What is expected – Only some lines are wanted. Transcribe, exactly, the lines below from the line with "ENC1 pin SW: GP7 -> GP26" up to and including the line with "SD2 pin MISO: GP16 -> GP5".
-- Raw data follows --
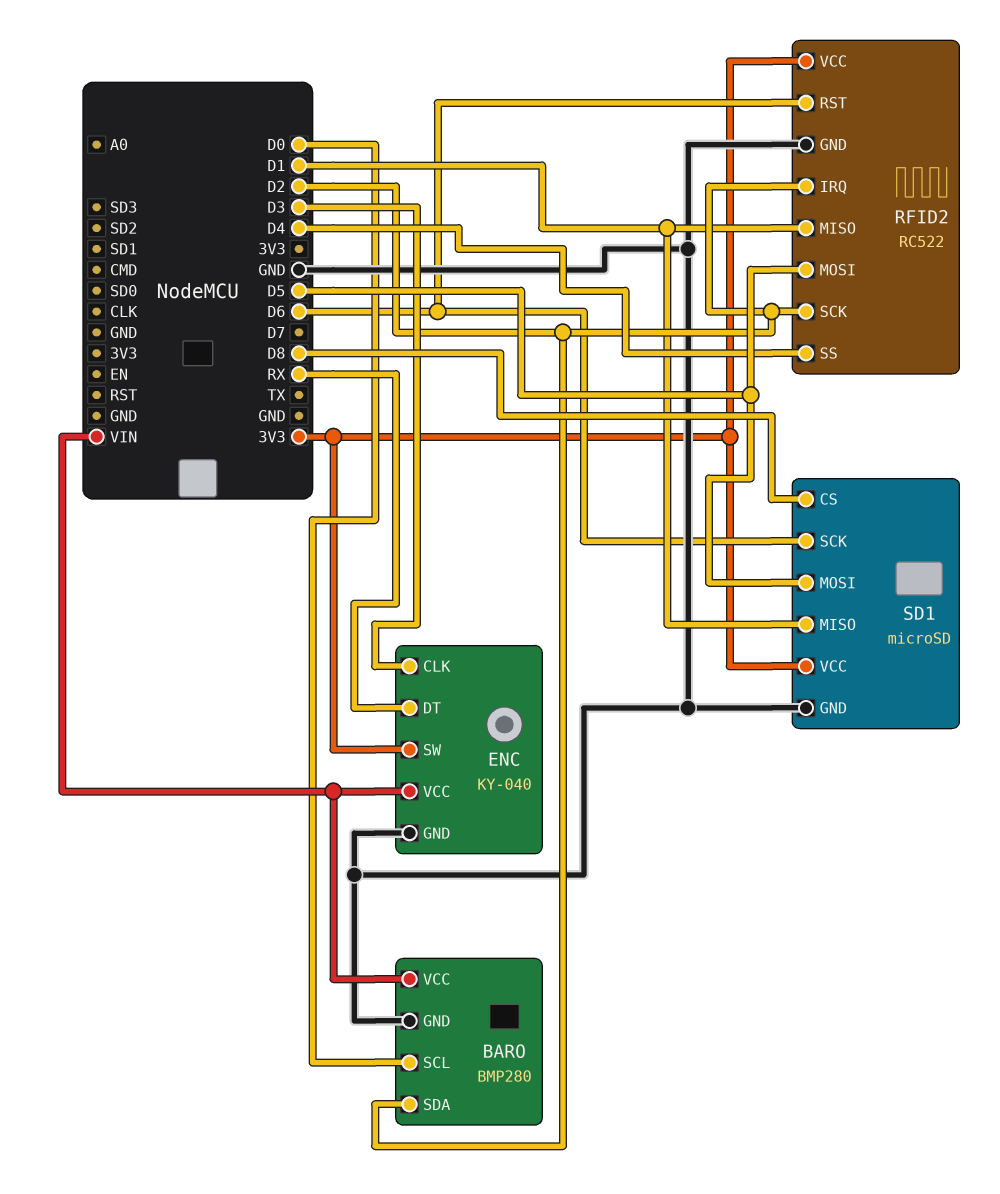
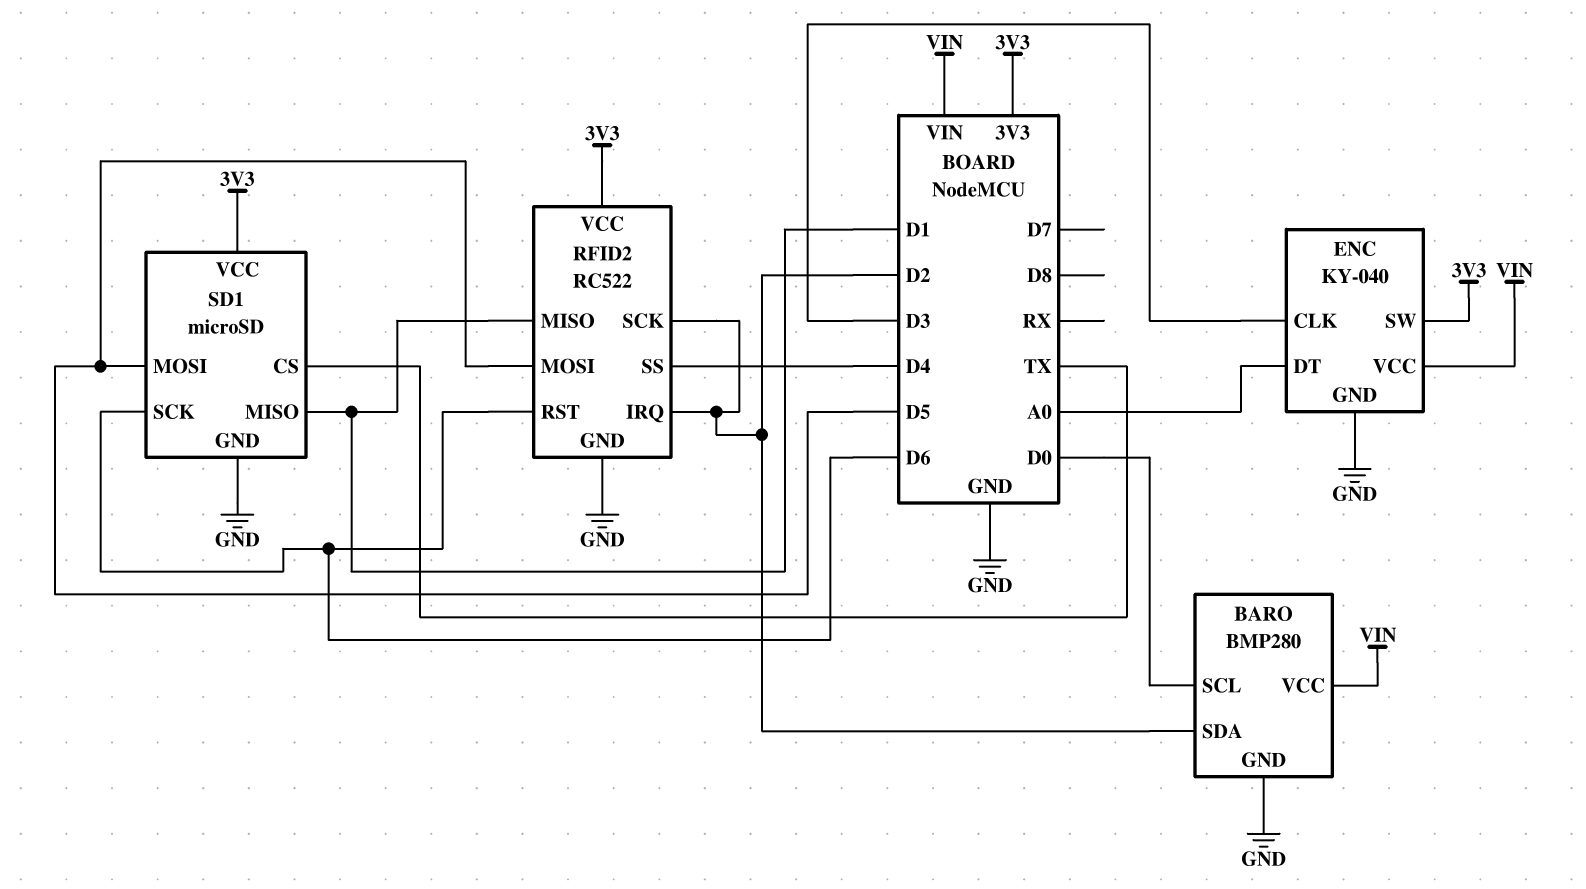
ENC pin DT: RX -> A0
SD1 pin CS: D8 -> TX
-- Raw data concluded --
-- Raw data follows --
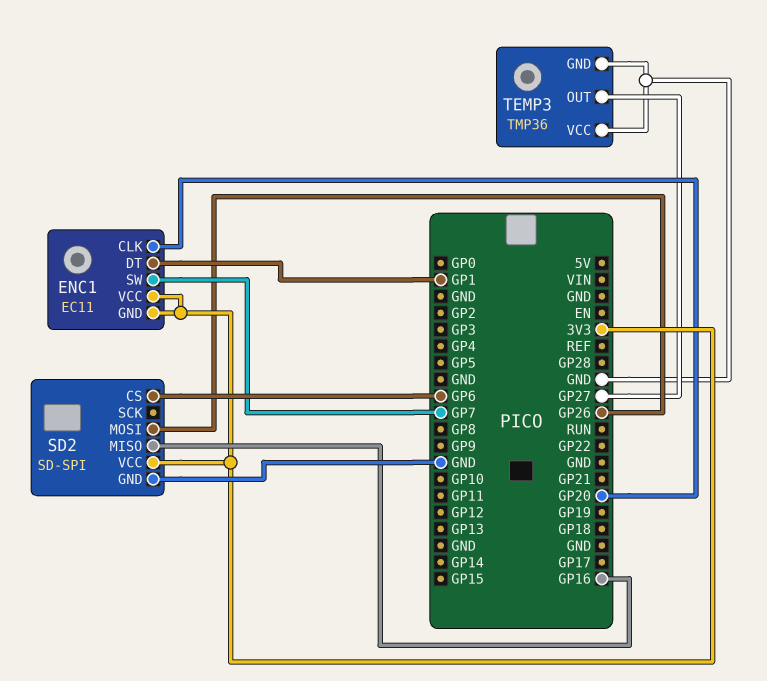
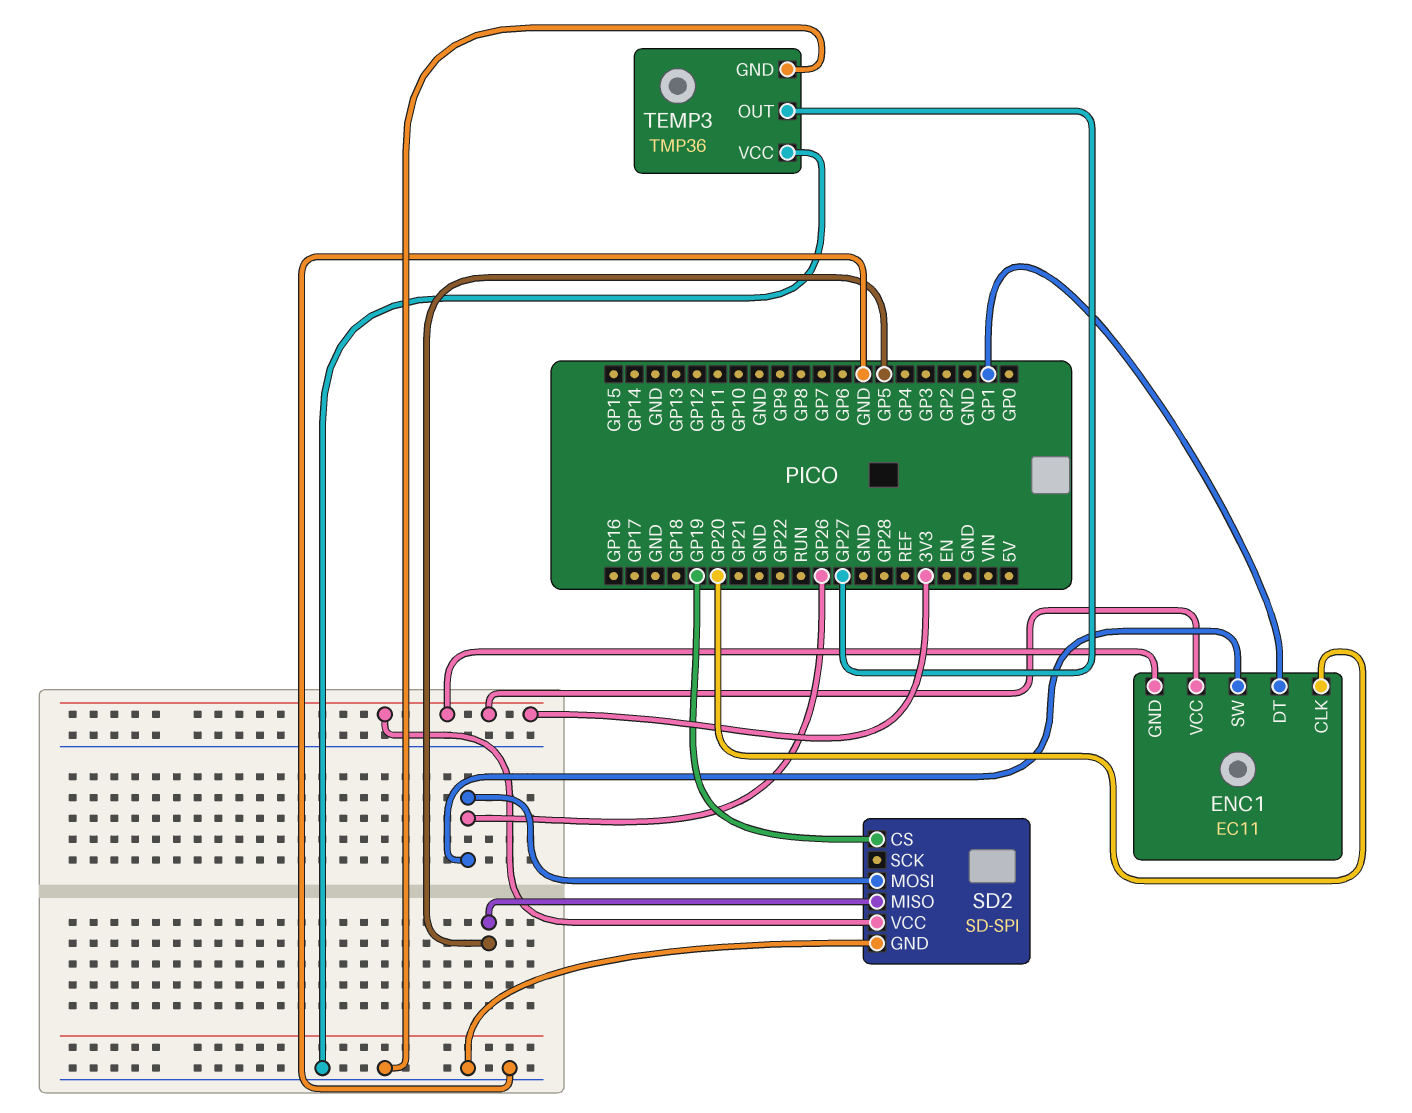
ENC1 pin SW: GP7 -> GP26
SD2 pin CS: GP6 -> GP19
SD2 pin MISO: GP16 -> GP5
-- Raw data concluded --
Answer to the exercise –
ENC1 pin SW: GP7 -> GP26
SD2 pin CS: GP6 -> GP19
SD2 pin MISO: GP16 -> GP5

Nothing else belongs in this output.